# [What is expected]
If an entry below holds a picture, skip the picture and copy everything else exactly.

# [Data to use]

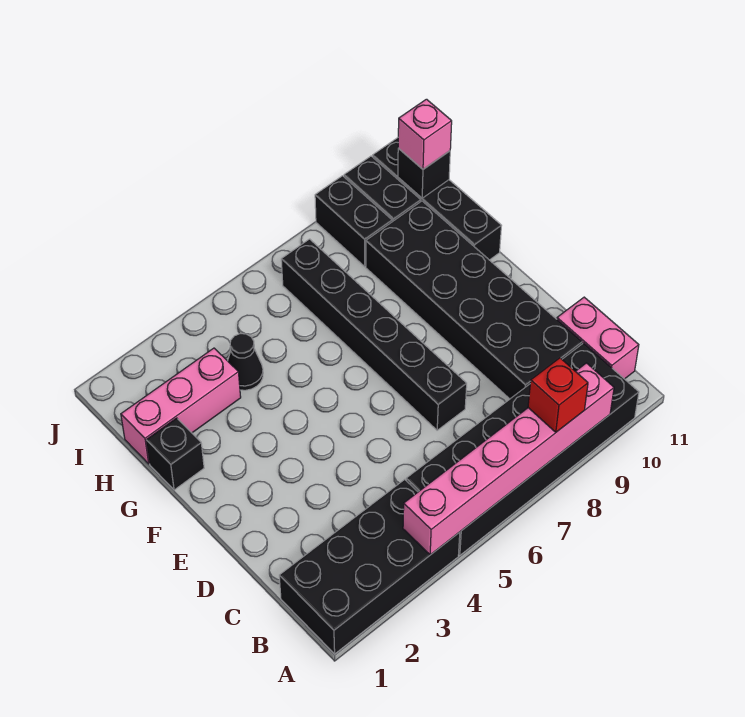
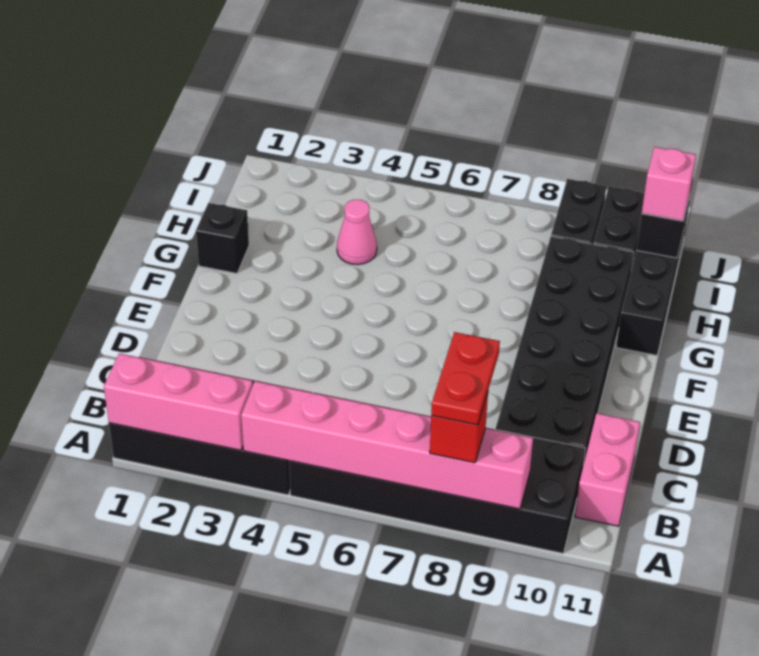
none -> red plate A8:B8 level 4
black brick D7:I7 level 1 -> none
pink brick H1:H3 level 1 -> pink brick A1:A3 level 2
black cone H4 level 1 -> pink cone H4 level 1

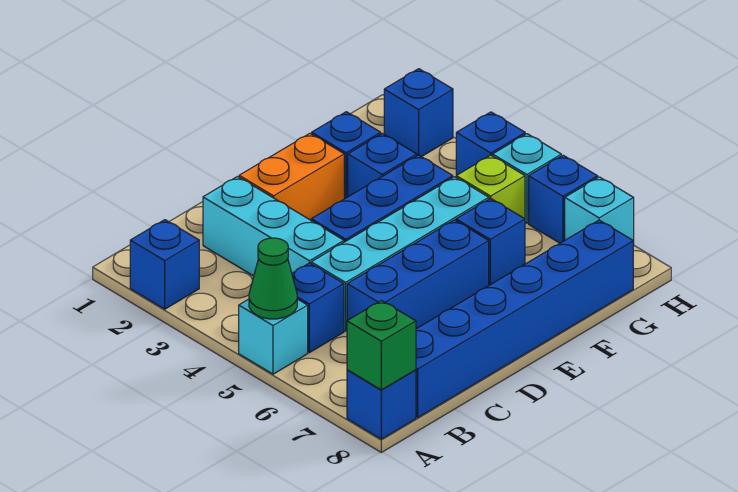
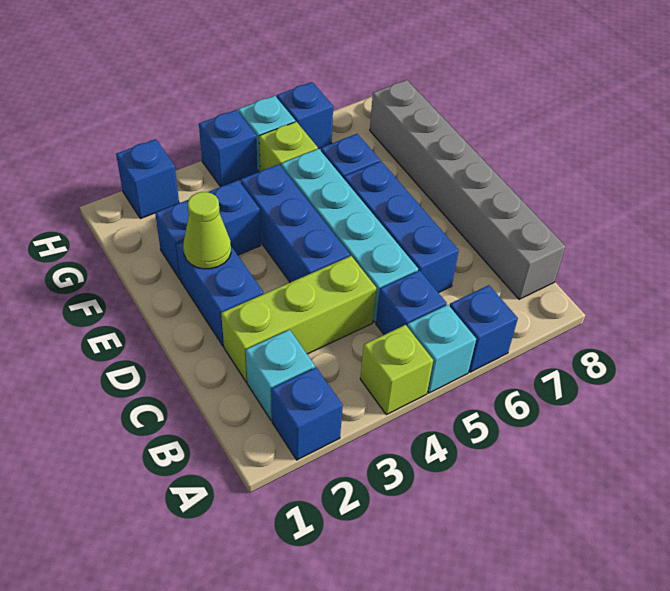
none -> lime brick A4 level 1
green cone A5 level 2 -> none
blue brick A8 level 1 -> blue brick A6 level 1
green brick A8 level 2 -> none
blue brick B8:G8 level 1 -> grey brick B8:G8 level 1
cyan brick C2:C4 level 1 -> lime brick C2:C4 level 1
orange brick D2:E2 level 1 -> blue brick D2:E2 level 1
none -> lime cone E2 level 2
cyan brick H7 level 1 -> cyan brick B2 level 1

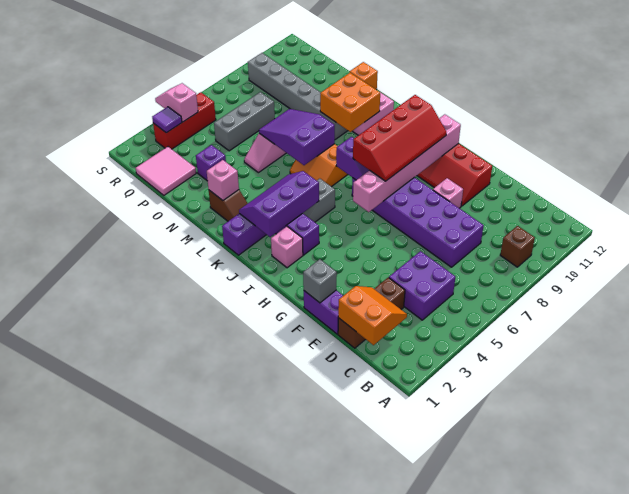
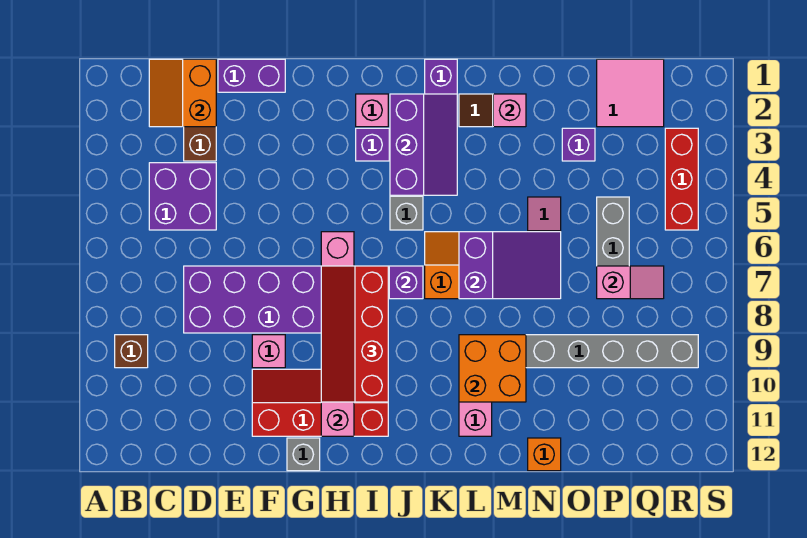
orange slope C1:D2 level 2 top 1 -> orange slope C1:D2 level 2 top D
grey brick F1 level 2 -> grey brick G12 level 1
purple tile R3 level 2 -> none
pink slope R4:S4 level 2 top R -> pink slope P7:Q7 level 2 top P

# [Worked solution]
none -> red plate A8:B8 level 4
black brick D7:I7 level 1 -> none
pink brick H1:H3 level 1 -> pink brick A1:A3 level 2
black cone H4 level 1 -> pink cone H4 level 1

none -> lime brick A4 level 1
green cone A5 level 2 -> none
blue brick A8 level 1 -> blue brick A6 level 1
green brick A8 level 2 -> none
blue brick B8:G8 level 1 -> grey brick B8:G8 level 1
cyan brick C2:C4 level 1 -> lime brick C2:C4 level 1
orange brick D2:E2 level 1 -> blue brick D2:E2 level 1
none -> lime cone E2 level 2
cyan brick H7 level 1 -> cyan brick B2 level 1

orange slope C1:D2 level 2 top 1 -> orange slope C1:D2 level 2 top D
grey brick F1 level 2 -> grey brick G12 level 1
purple tile R3 level 2 -> none
pink slope R4:S4 level 2 top R -> pink slope P7:Q7 level 2 top P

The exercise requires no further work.